DESCRIPTION OF THE TASK: Without the images, repeat every line of the listing verbatim.

DATASET CONTENT:
★ ★ ★ ★
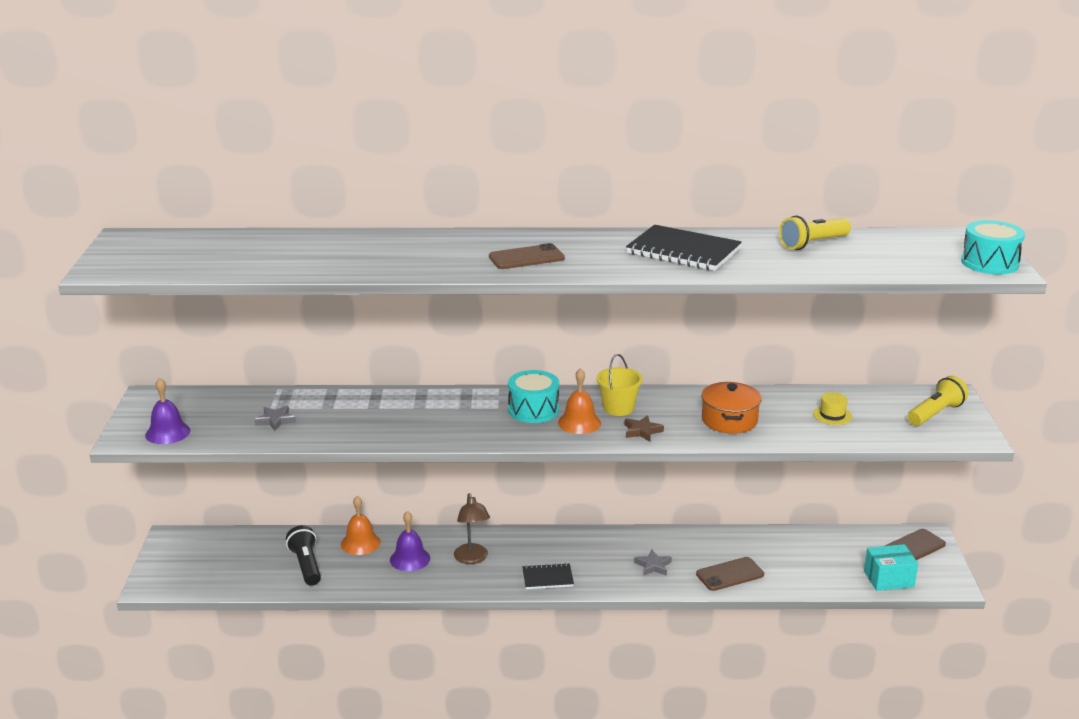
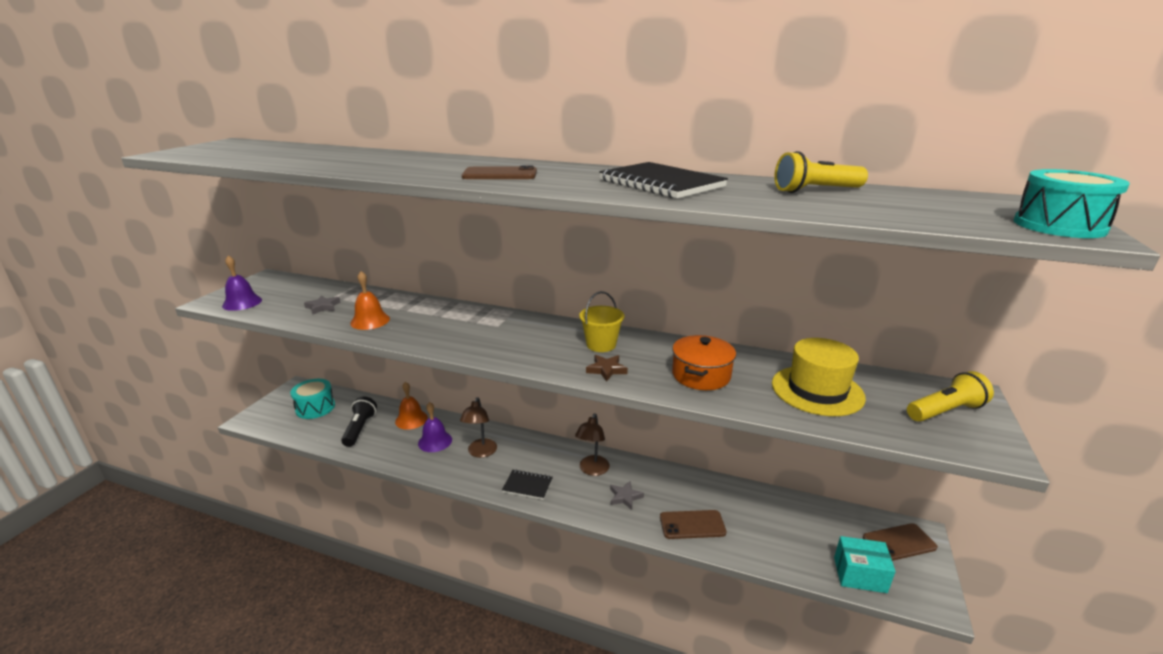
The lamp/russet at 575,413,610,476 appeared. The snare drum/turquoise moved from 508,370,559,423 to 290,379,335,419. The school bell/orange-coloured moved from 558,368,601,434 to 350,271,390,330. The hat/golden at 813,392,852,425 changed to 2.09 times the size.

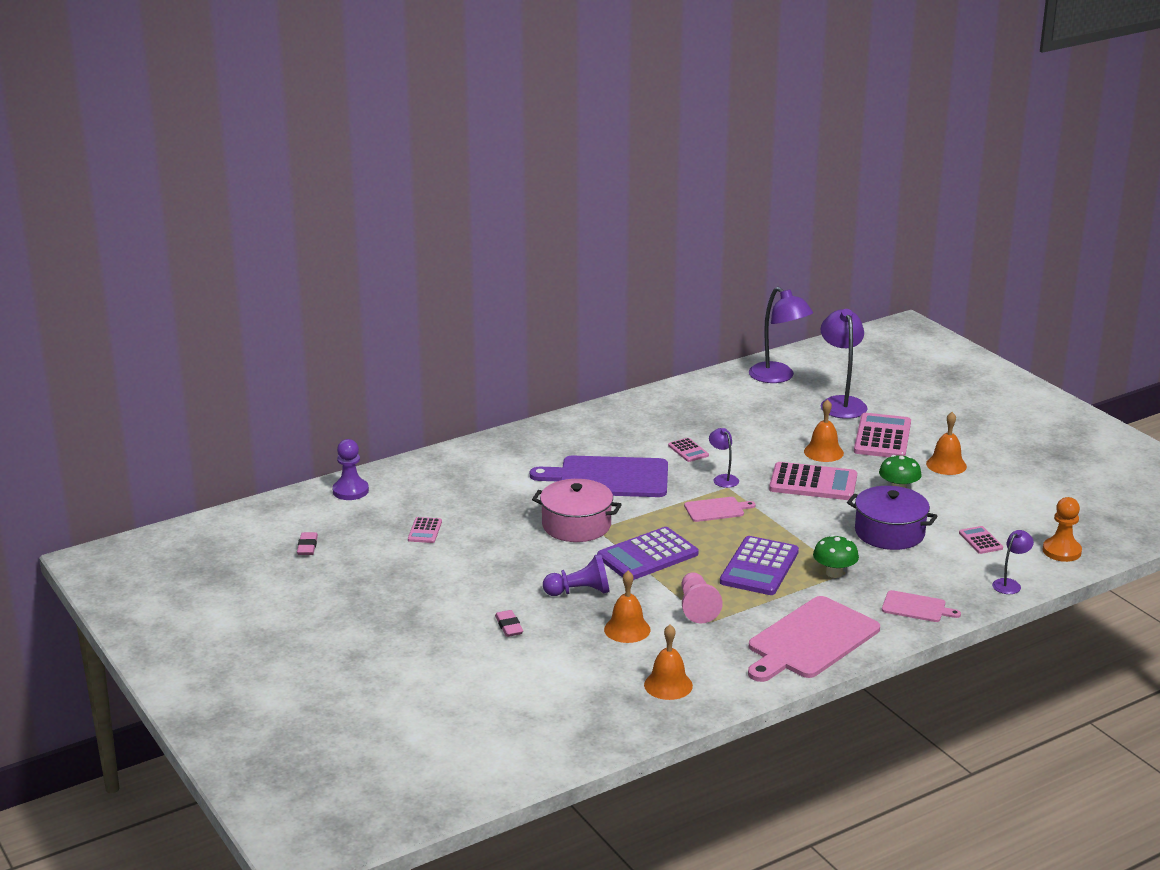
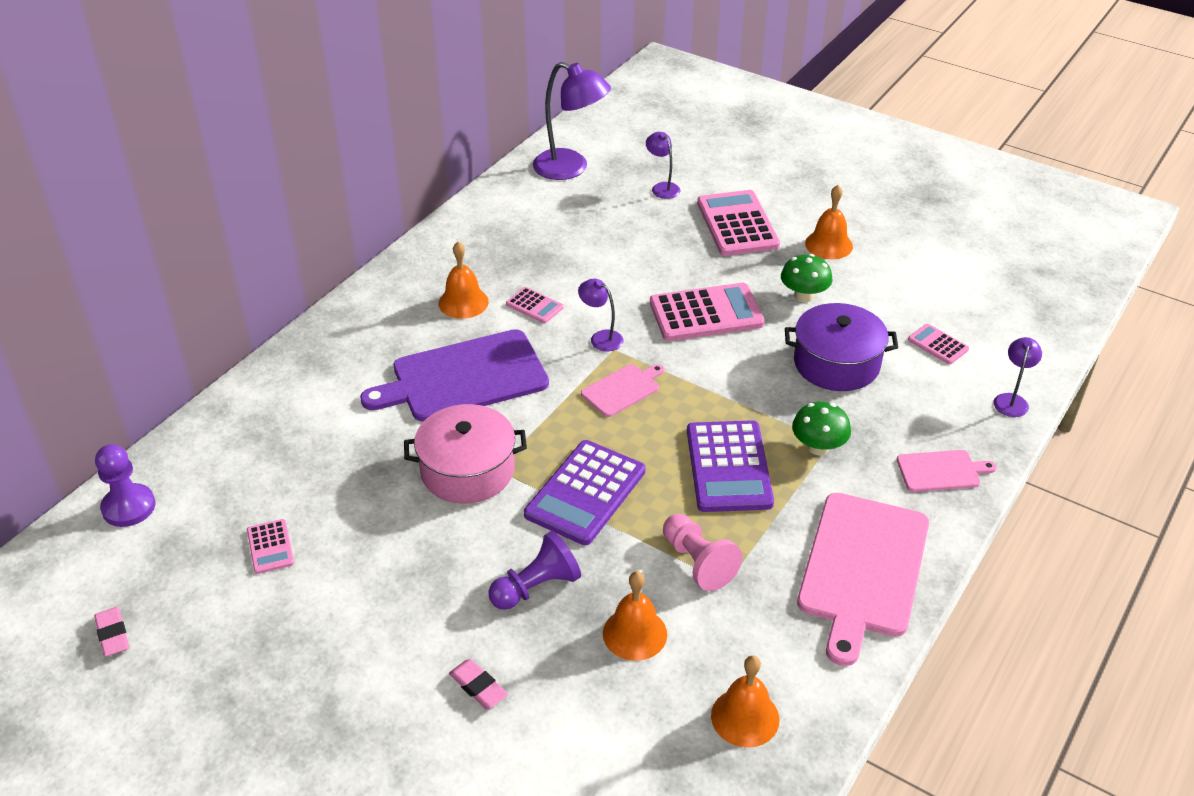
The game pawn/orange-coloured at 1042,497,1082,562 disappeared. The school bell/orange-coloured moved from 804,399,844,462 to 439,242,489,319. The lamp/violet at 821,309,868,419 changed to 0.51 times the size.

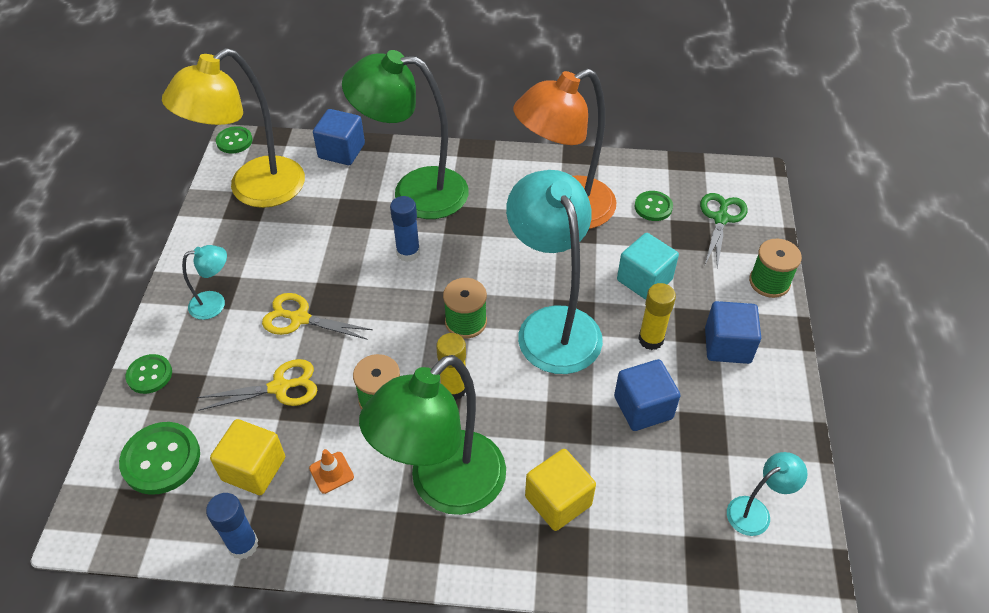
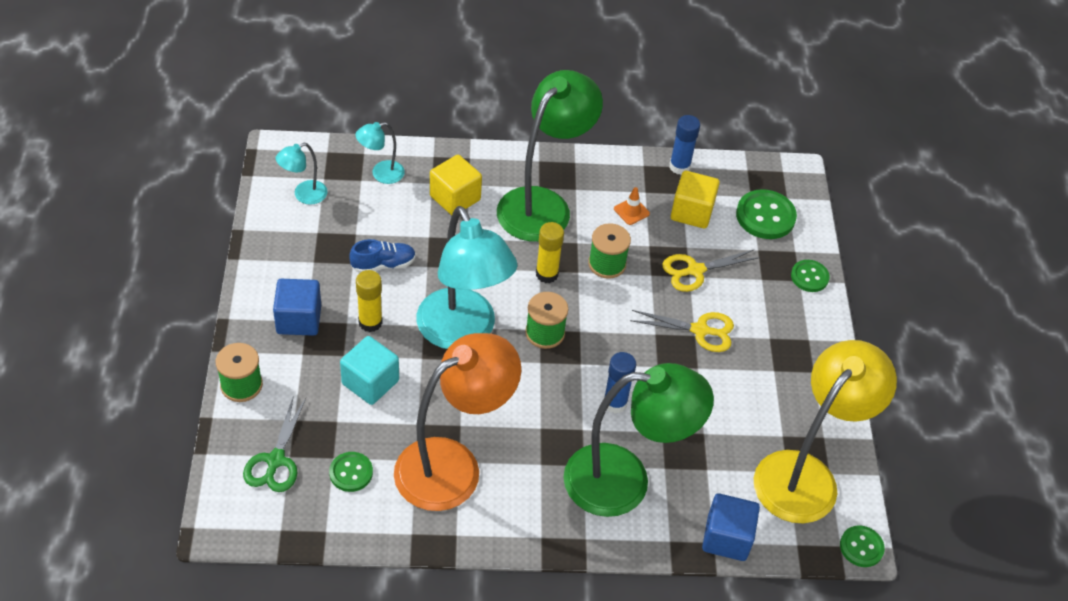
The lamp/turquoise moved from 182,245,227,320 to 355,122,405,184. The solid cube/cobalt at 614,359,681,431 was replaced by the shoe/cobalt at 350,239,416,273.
★ ★ ★ ★
RESPONSE TO THIS EXERCISE:
The lamp/russet at 575,413,610,476 appeared. The snare drum/turquoise moved from 508,370,559,423 to 290,379,335,419. The school bell/orange-coloured moved from 558,368,601,434 to 350,271,390,330. The hat/golden at 813,392,852,425 changed to 2.09 times the size.

The game pawn/orange-coloured at 1042,497,1082,562 disappeared. The school bell/orange-coloured moved from 804,399,844,462 to 439,242,489,319. The lamp/violet at 821,309,868,419 changed to 0.51 times the size.

The lamp/turquoise moved from 182,245,227,320 to 355,122,405,184. The solid cube/cobalt at 614,359,681,431 was replaced by the shoe/cobalt at 350,239,416,273.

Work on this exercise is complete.